Work task. Give again exactly the lines that run from the start of the records to the line holding "The GREY KEY", both ends counted. Do not include the pictures.

Data shown: Begin

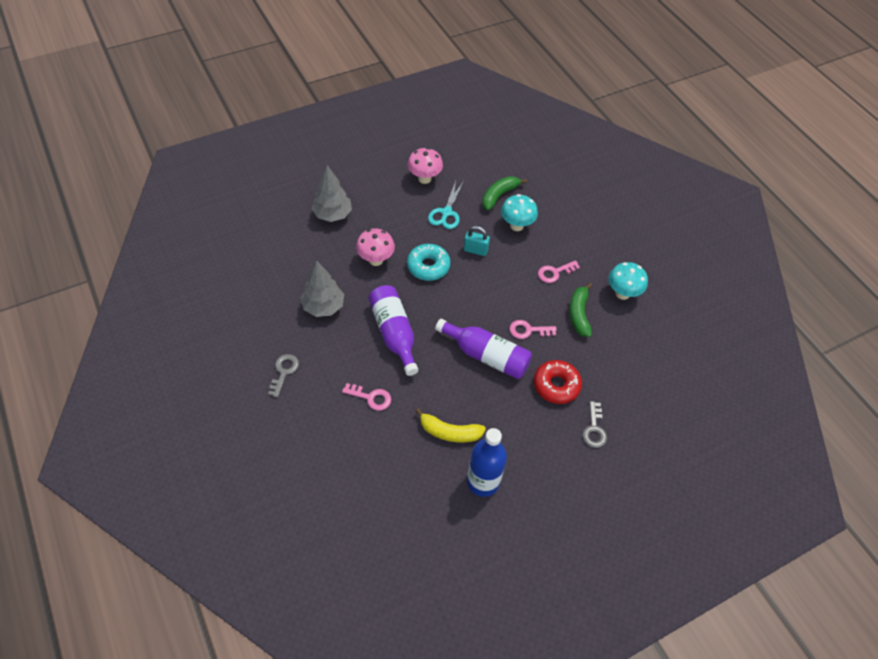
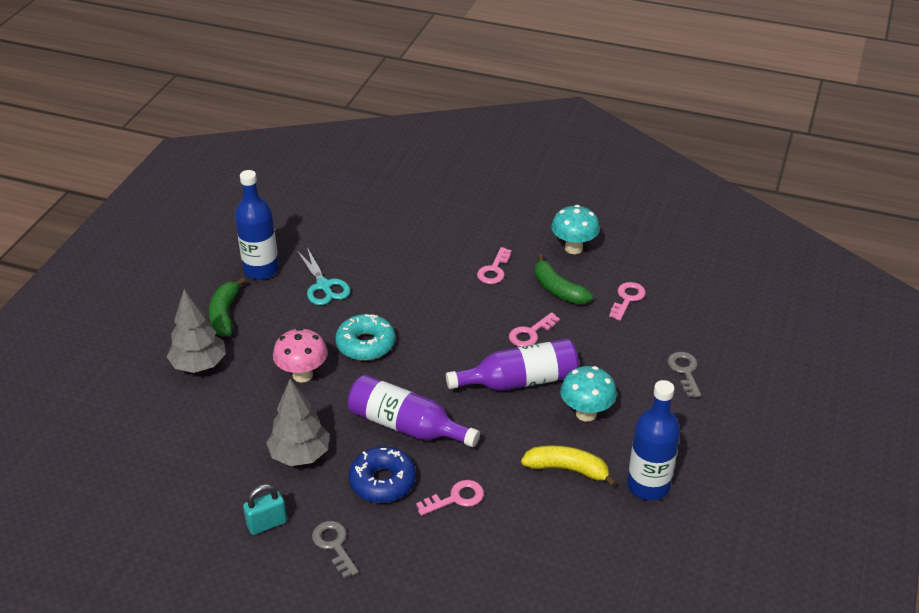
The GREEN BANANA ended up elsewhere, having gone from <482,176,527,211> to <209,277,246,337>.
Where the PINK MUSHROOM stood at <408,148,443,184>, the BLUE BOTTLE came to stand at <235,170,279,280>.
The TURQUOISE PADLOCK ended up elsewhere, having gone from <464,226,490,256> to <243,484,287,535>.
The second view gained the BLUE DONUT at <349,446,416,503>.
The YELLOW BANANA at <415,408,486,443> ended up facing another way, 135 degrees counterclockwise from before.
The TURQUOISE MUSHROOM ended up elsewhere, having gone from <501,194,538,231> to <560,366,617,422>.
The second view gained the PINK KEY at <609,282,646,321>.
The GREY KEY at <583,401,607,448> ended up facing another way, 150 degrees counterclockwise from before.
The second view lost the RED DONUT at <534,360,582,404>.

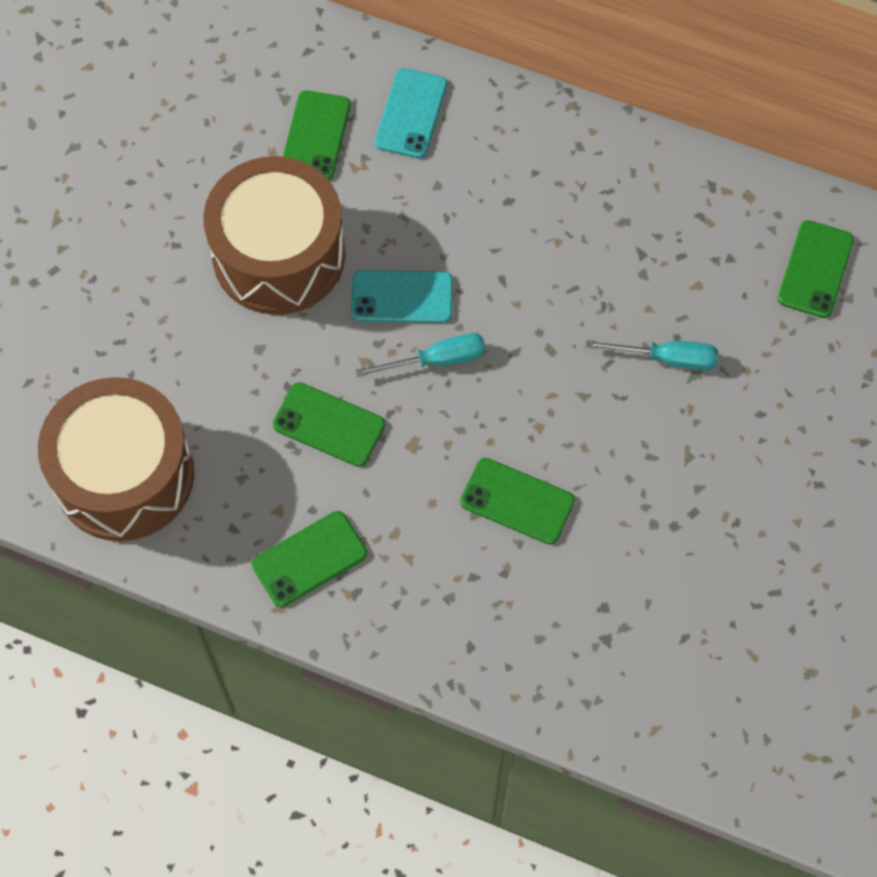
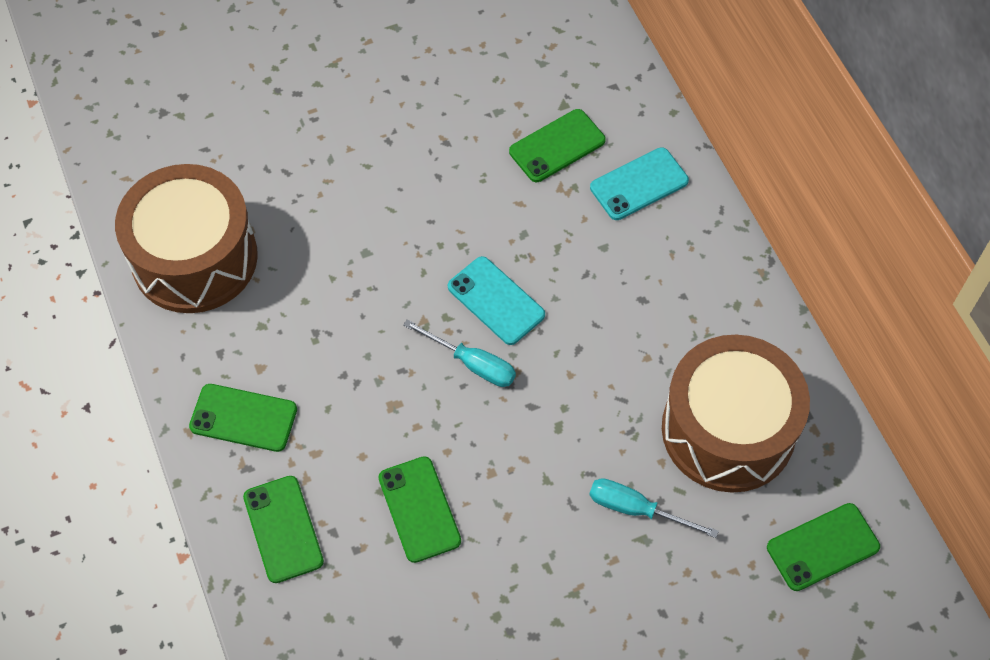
The GREEN PHONE ended up elsewhere, having gone from <273,382,385,467> to <243,476,324,583>.
The TURQUOISE SCREWDRIVER at <586,340,718,370> ended up facing another way, 150 degrees clockwise from before.
The BROWN DRUM ended up elsewhere, having gone from <203,156,345,315> to <662,335,810,493>.

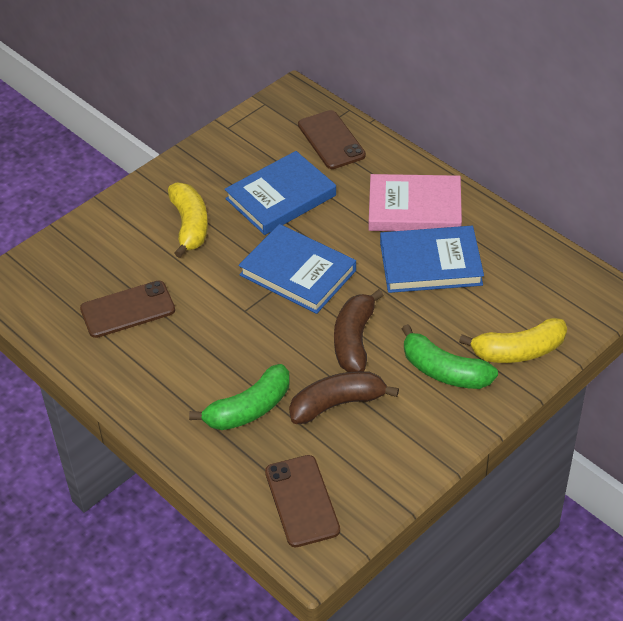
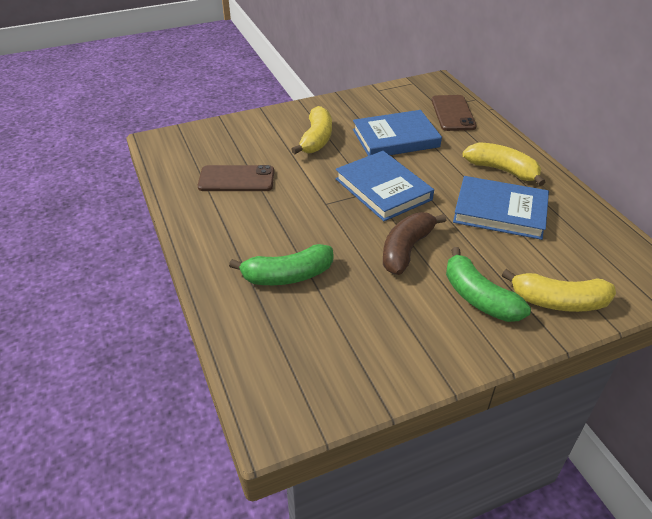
Where the PINK BOOK stood at <369,174,462,231>, the YELLOW BANANA came to stand at <463,142,546,186>.
The second view lost the BROWN PHONE at <265,455,340,547>.
The second view lost the BROWN BANANA at <289,371,399,424>.

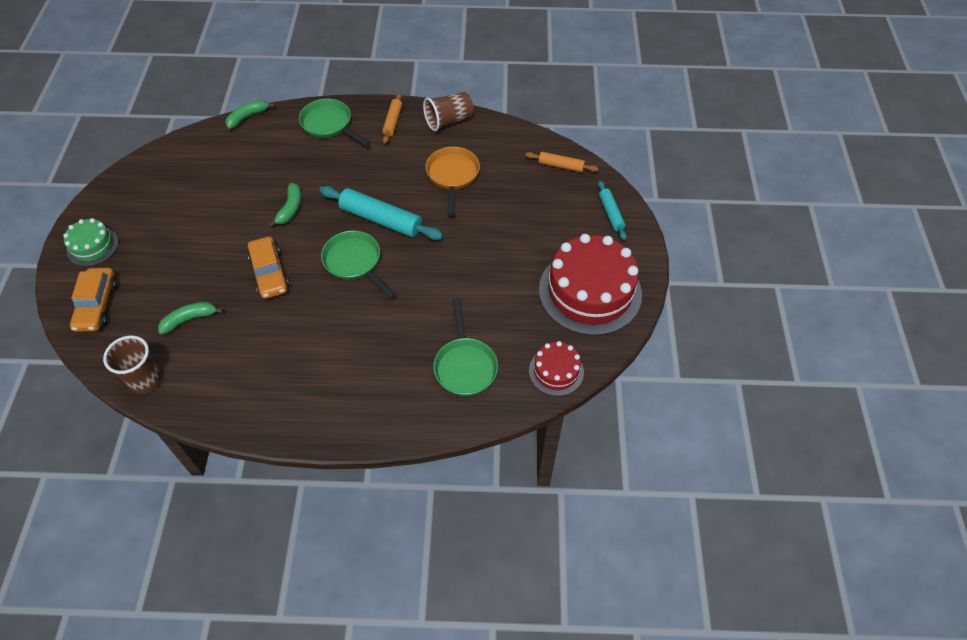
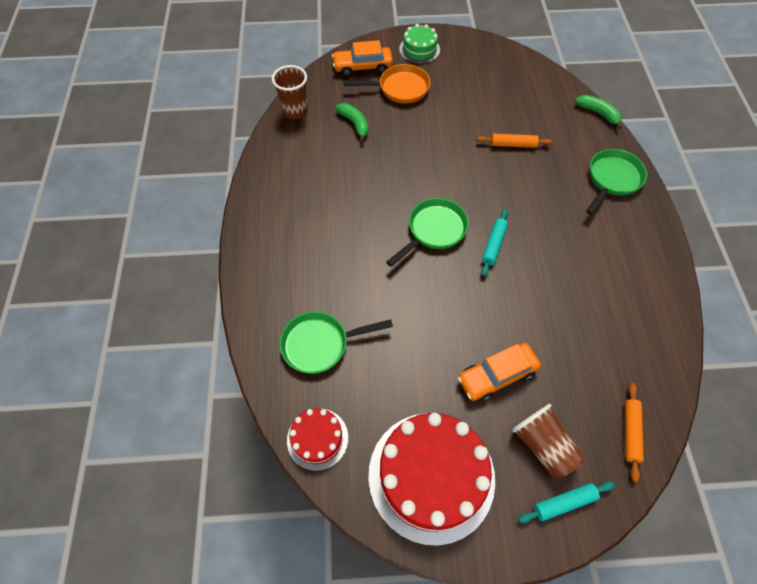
The ORANGE PAN ended up elsewhere, having gone from <426,147,480,216> to <343,64,430,104>.
The ORANGE CAR ended up elsewhere, having gone from <247,236,289,299> to <458,343,541,402>.
The ORANGE ROLLING PIN ended up elsewhere, having gone from <382,93,402,144> to <477,134,553,148>.
The size of the TURQUOISE ROLLING PIN at <319,186,443,240> changed by a factor of 0.56.
The BROWN CUP ended up elsewhere, having gone from <423,92,474,131> to <512,404,584,479>.
The second view lost the GREEN BANANA at <269,183,301,227>.

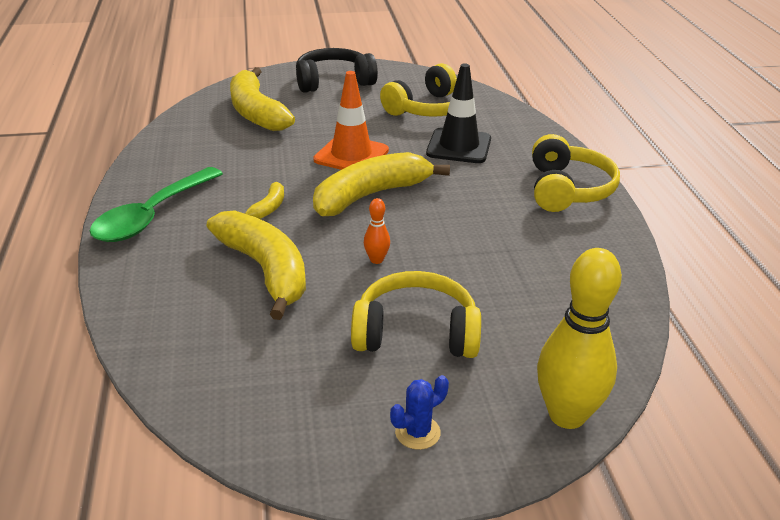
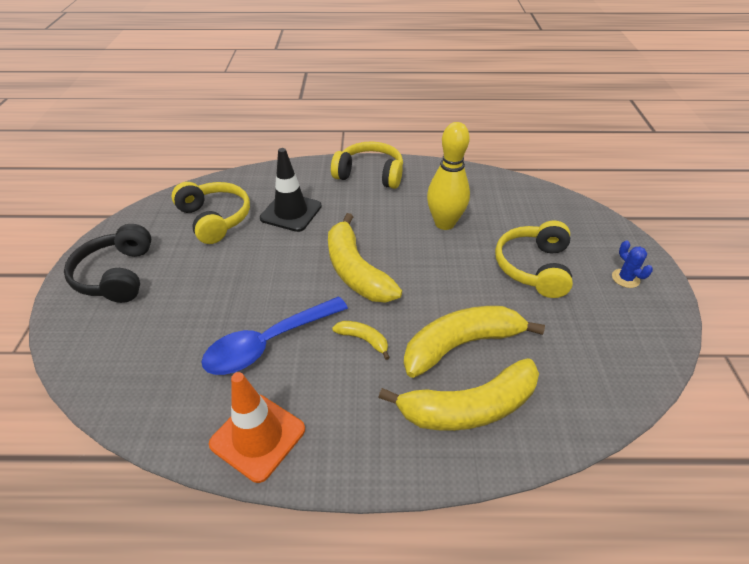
The second view gained the BLUE SPOON at <201,296,348,375>.
The ORANGE TRAFFIC CONE ended up elsewhere, having gone from <313,71,389,170> to <209,372,305,483>.
The YELLOW BANANA ended up elsewhere, having gone from <230,67,295,131> to <378,358,539,431>.
The YELLOW BOWLING PIN ended up elsewhere, having gone from <537,248,622,429> to <427,122,470,230>.
The second view lost the GREEN SPOON at <90,167,223,242>.
The second view lost the ORANGE BOWLING PIN at <364,198,390,264>.

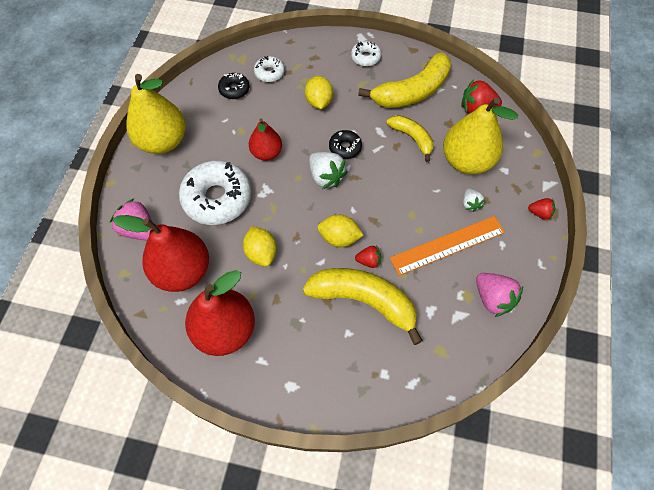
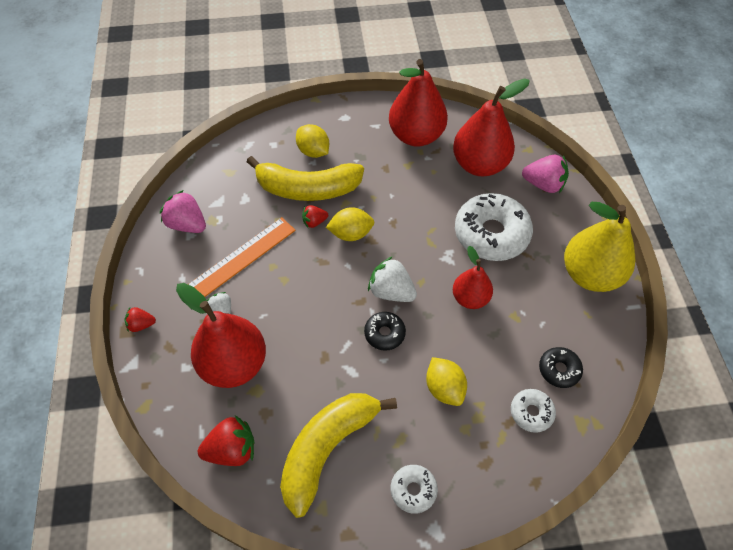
What was the YELLOW PEAR at <443,97,518,174> turned into the RED PEAR at <176,283,266,388>.
The YELLOW LEMON ended up elsewhere, having gone from <243,226,277,267> to <296,124,329,158>.
The second view lost the YELLOW BANANA at <386,115,434,162>.

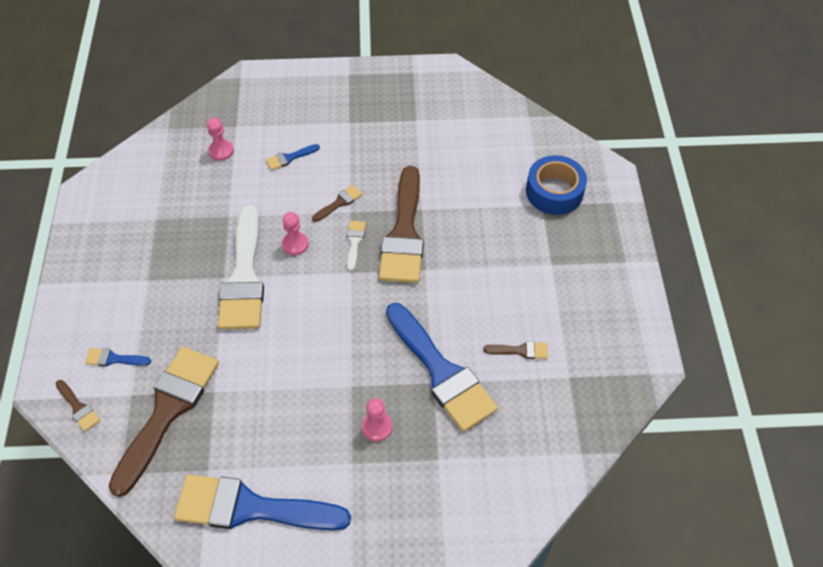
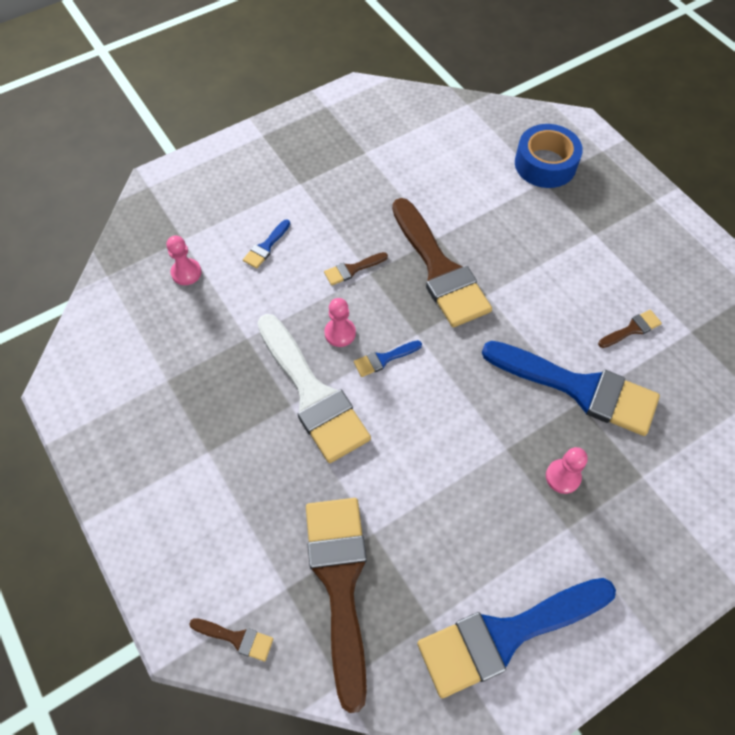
The BROWN BRUSH at <312,185,362,222> ended up facing another way, 135 degrees counterclockwise from before.
The BLUE BRUSH ended up elsewhere, having gone from <85,348,151,367> to <354,340,422,377>.
The second view lost the WHITE BRUSH at <347,221,366,271>.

Data shown: End

Answer.
The GREEN BANANA ended up elsewhere, having gone from <482,176,527,211> to <209,277,246,337>.
Where the PINK MUSHROOM stood at <408,148,443,184>, the BLUE BOTTLE came to stand at <235,170,279,280>.
The TURQUOISE PADLOCK ended up elsewhere, having gone from <464,226,490,256> to <243,484,287,535>.
The second view gained the BLUE DONUT at <349,446,416,503>.
The YELLOW BANANA at <415,408,486,443> ended up facing another way, 135 degrees counterclockwise from before.
The TURQUOISE MUSHROOM ended up elsewhere, having gone from <501,194,538,231> to <560,366,617,422>.
The second view gained the PINK KEY at <609,282,646,321>.
The GREY KEY at <583,401,607,448> ended up facing another way, 150 degrees counterclockwise from before.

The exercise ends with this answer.